▶ **AIM OF THE TASK**:
Please transcribe the data that follows exactly as given, leaving out every picture.

▶ **RECORDS SHOWN**:

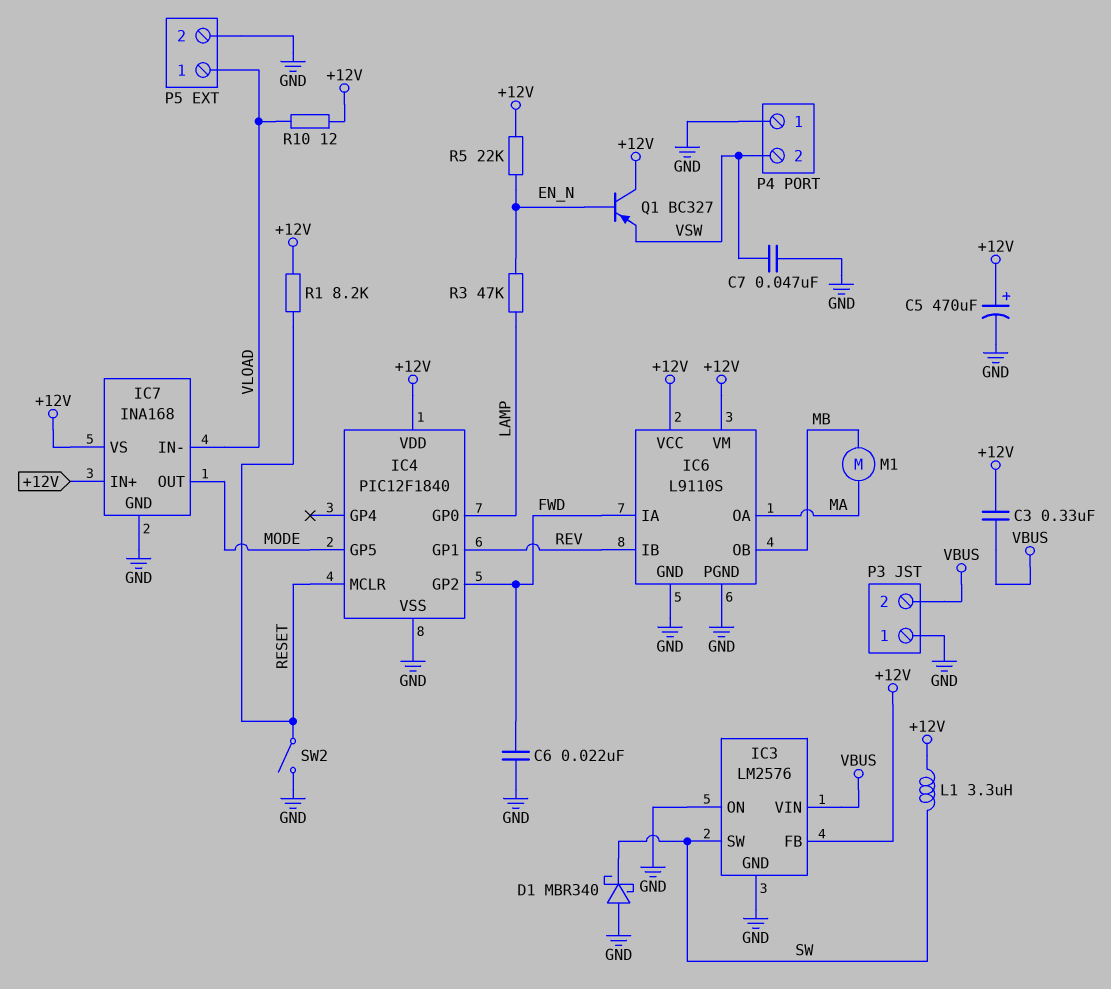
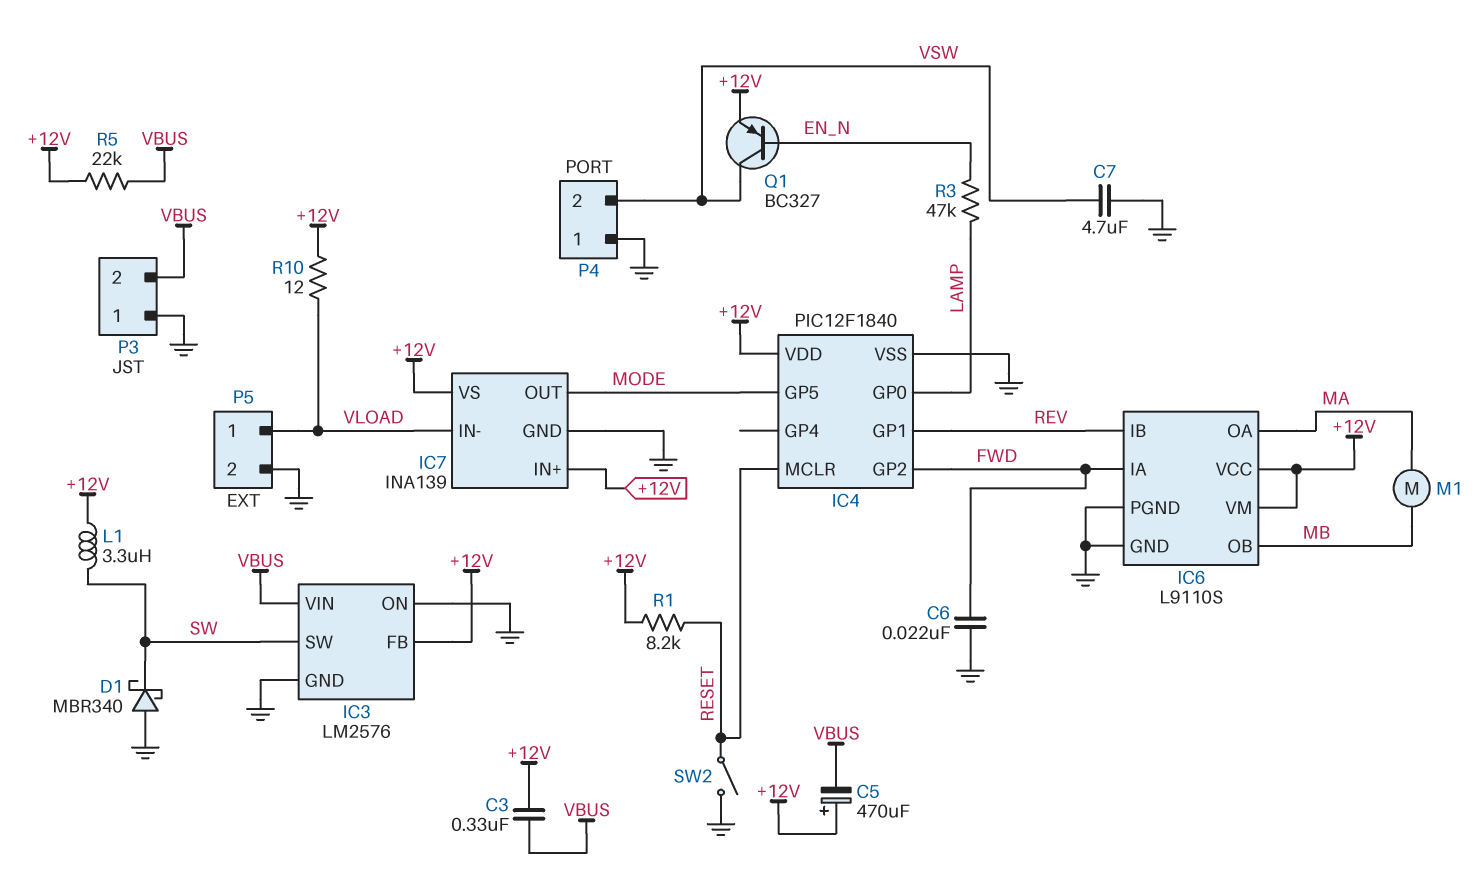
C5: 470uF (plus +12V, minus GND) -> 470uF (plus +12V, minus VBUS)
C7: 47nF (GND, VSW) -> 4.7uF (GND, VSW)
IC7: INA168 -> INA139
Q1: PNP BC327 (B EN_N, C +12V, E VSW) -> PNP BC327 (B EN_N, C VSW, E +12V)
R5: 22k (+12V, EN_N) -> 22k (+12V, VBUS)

▶ **EXERCISE ANSWER**:
C5: 470uF (plus +12V, minus GND) -> 470uF (plus +12V, minus VBUS)
C7: 47nF (GND, VSW) -> 4.7uF (GND, VSW)
IC7: INA168 -> INA139
Q1: PNP BC327 (B EN_N, C +12V, E VSW) -> PNP BC327 (B EN_N, C VSW, E +12V)
R5: 22k (+12V, EN_N) -> 22k (+12V, VBUS)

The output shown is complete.